Material for this task section start
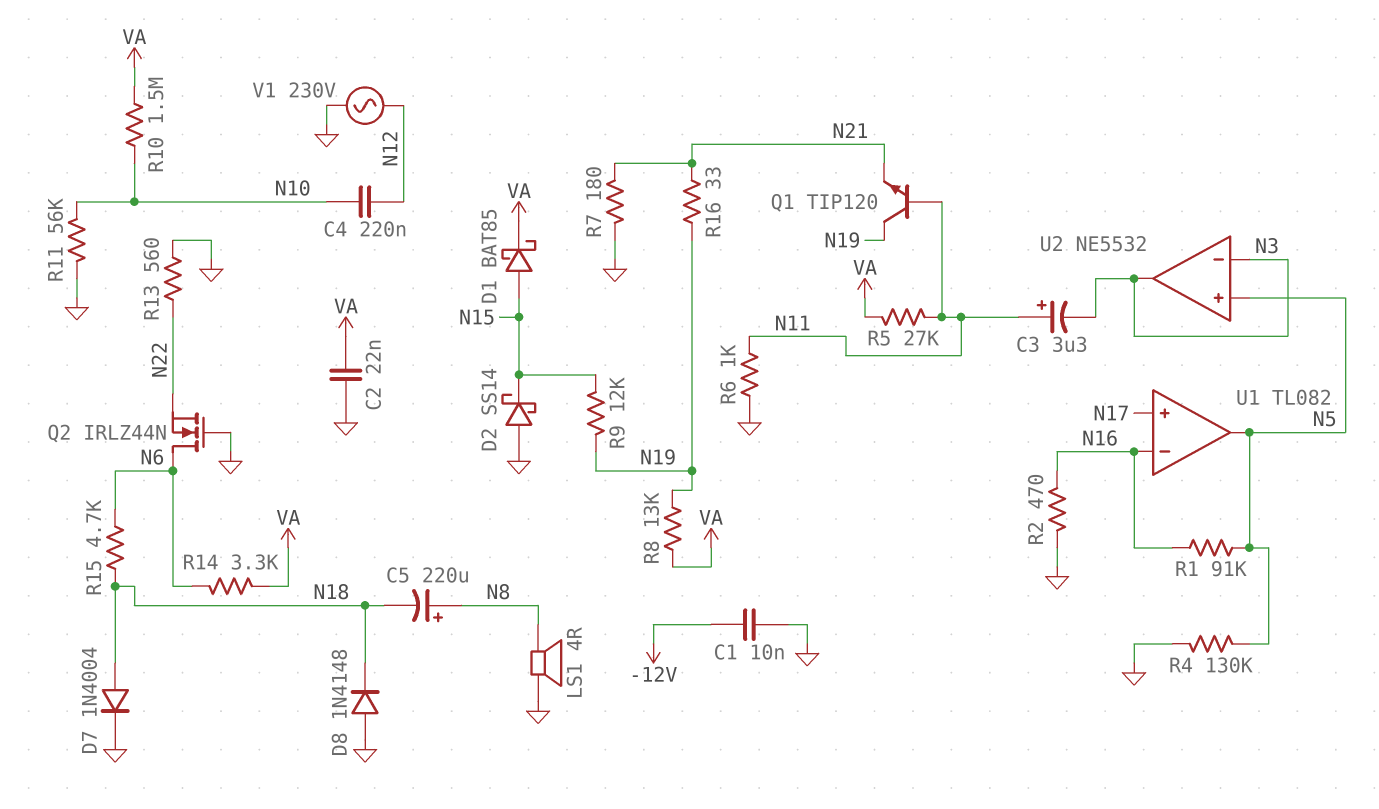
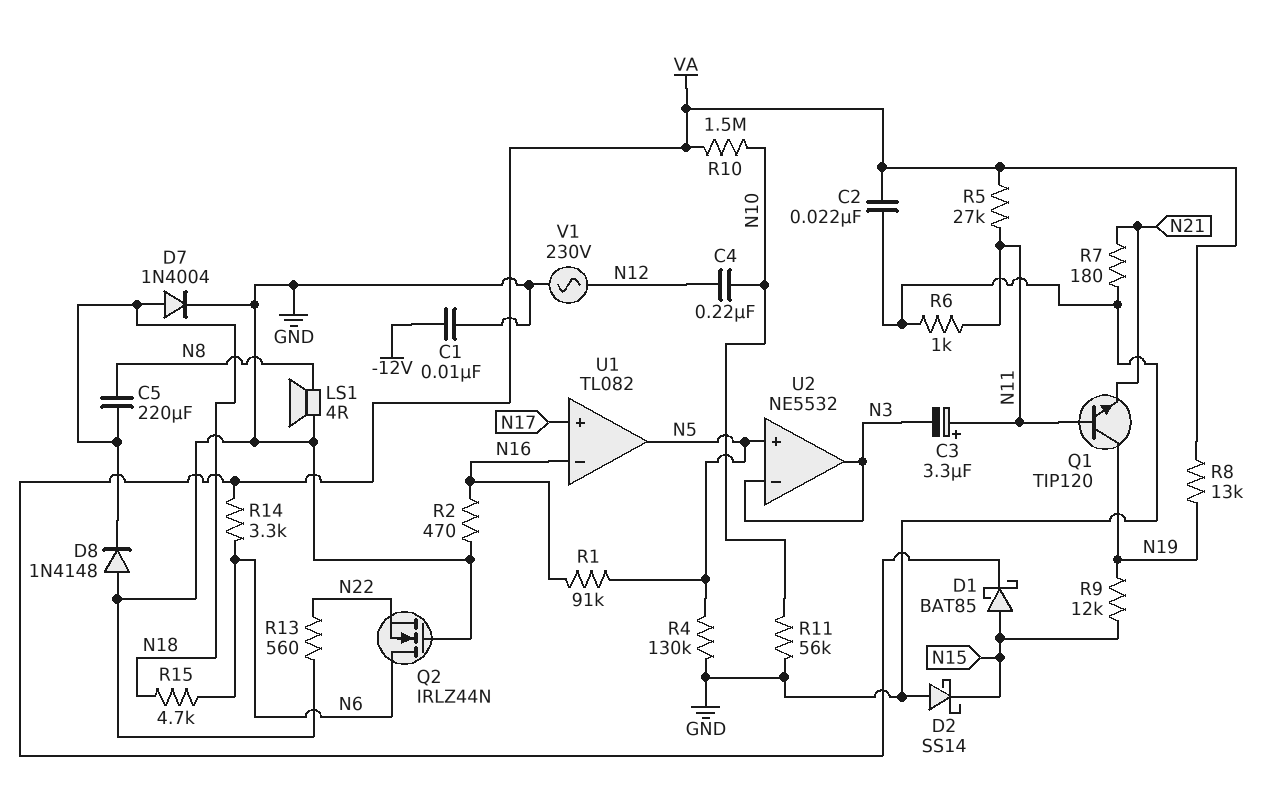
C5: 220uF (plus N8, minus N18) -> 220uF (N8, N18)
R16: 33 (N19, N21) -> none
Material for this task section end
Material for this task section start
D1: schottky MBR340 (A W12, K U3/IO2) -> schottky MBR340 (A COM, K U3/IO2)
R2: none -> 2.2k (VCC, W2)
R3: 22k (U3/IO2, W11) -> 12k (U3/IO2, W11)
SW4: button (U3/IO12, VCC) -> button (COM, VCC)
Material for this task section end
What is being asked: Reproduce exactly, and only, the part of the listing above that begins at the line with "R3: 22k (U3/IO2, W11) -> 12k (U3/IO2, W11)" and goes on through the line with "SW4: button (U3/IO12, VCC)".

Answer below:
R3: 22k (U3/IO2, W11) -> 12k (U3/IO2, W11)
SW4: button (U3/IO12, VCC) -> button (COM, VCC)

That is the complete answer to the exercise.